[Scene difference descriptions]
■ ■ ■ ■

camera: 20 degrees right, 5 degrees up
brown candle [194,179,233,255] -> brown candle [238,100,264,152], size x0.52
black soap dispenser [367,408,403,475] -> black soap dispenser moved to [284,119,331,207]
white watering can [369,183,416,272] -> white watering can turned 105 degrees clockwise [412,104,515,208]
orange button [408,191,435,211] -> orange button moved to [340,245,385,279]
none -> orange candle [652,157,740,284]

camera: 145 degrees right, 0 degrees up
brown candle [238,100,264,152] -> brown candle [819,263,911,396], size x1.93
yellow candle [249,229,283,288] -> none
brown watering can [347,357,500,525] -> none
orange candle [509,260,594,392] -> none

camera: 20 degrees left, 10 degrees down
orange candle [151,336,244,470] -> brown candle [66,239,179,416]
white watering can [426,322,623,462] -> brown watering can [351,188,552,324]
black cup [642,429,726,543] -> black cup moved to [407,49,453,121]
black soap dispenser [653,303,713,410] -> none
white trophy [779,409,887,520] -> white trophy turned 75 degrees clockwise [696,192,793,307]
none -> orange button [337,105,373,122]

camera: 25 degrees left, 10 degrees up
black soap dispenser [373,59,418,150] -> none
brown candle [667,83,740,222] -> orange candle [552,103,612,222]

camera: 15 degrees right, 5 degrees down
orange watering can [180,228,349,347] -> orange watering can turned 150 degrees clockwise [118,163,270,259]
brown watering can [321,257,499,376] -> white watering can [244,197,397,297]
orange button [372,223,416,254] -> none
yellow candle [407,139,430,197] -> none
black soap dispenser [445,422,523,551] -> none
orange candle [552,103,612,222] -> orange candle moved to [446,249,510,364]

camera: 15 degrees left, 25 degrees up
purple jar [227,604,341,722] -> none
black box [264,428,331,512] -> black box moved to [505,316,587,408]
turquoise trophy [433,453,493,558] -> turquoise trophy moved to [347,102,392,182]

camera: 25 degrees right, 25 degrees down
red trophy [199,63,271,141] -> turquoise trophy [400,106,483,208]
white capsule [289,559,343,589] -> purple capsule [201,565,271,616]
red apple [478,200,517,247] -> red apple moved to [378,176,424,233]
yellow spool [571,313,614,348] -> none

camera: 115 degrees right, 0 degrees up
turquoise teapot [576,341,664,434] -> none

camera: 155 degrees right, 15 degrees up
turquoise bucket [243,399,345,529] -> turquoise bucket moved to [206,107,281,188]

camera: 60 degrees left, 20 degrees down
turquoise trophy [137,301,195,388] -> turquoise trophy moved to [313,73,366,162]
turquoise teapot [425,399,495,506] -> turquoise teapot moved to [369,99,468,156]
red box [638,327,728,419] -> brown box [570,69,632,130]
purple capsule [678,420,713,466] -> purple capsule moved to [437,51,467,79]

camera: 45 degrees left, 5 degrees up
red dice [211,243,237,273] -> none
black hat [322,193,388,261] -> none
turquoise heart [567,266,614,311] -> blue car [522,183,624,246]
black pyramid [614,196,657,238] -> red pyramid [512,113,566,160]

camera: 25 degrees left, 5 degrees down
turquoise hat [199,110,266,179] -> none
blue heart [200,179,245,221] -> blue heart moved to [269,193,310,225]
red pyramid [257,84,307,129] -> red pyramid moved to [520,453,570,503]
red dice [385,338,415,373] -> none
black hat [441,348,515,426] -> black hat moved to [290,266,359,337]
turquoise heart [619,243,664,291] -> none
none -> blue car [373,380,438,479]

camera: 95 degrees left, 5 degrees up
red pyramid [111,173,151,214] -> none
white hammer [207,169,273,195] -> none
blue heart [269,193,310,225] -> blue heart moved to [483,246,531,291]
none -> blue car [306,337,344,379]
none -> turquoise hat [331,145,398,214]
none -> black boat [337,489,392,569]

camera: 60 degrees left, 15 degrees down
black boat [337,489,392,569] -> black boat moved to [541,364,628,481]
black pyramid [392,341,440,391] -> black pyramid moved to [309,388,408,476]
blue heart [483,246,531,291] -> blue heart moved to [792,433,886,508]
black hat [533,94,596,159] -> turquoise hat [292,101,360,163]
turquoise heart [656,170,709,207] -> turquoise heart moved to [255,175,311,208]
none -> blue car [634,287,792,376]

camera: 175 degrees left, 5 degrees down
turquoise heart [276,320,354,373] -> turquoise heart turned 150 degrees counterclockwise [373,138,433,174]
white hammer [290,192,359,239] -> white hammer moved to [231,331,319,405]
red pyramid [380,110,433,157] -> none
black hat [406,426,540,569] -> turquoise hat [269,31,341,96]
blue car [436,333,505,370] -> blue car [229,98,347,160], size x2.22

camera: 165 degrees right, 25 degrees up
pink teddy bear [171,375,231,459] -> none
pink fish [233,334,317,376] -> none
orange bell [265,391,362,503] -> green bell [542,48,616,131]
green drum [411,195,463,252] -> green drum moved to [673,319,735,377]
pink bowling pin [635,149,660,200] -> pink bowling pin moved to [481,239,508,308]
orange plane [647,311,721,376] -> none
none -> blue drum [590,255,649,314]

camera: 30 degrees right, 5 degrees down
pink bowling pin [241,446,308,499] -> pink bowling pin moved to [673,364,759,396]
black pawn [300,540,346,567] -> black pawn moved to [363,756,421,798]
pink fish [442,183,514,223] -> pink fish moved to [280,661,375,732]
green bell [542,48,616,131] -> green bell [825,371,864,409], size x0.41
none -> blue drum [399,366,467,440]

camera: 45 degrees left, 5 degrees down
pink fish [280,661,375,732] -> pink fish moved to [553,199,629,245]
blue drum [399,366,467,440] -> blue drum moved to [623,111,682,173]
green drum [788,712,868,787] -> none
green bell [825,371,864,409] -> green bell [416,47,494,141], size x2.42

■ ■ ■ ■

Your answer should consist of the lines from the line with "black soap dispenser [367,408,403,475]" to the line with "camera: 145 degrees right, 0 degrees up" above, repeated exactly, both ends included.

black soap dispenser [367,408,403,475] -> black soap dispenser moved to [284,119,331,207]
white watering can [369,183,416,272] -> white watering can turned 105 degrees clockwise [412,104,515,208]
orange button [408,191,435,211] -> orange button moved to [340,245,385,279]
none -> orange candle [652,157,740,284]

camera: 145 degrees right, 0 degrees up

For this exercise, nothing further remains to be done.